_What you need to do_. Going through the material underneath, give only the number of lines that contain "none".

_Task inputs_.
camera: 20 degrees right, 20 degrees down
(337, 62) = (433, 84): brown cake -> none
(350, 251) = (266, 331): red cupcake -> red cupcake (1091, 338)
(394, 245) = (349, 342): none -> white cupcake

==

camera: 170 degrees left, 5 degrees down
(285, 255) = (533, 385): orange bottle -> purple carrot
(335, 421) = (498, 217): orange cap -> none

==

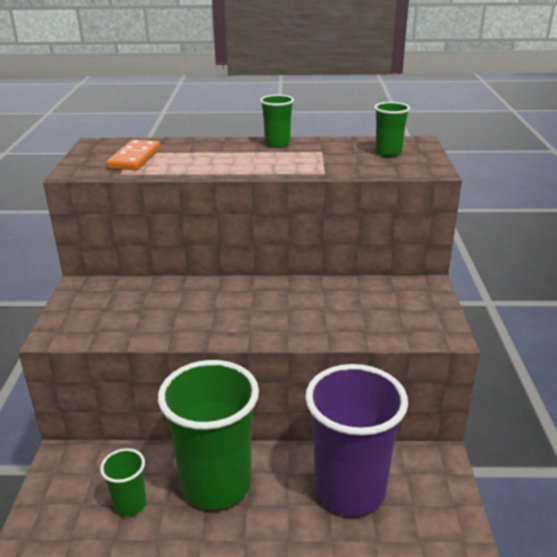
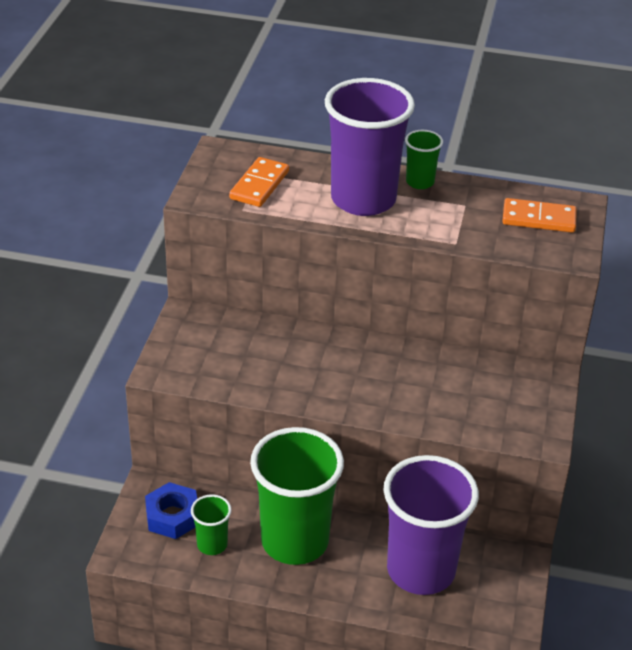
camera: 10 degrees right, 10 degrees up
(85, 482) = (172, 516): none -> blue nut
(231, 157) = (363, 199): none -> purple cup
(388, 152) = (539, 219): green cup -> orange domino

_Output of the exercise_. 5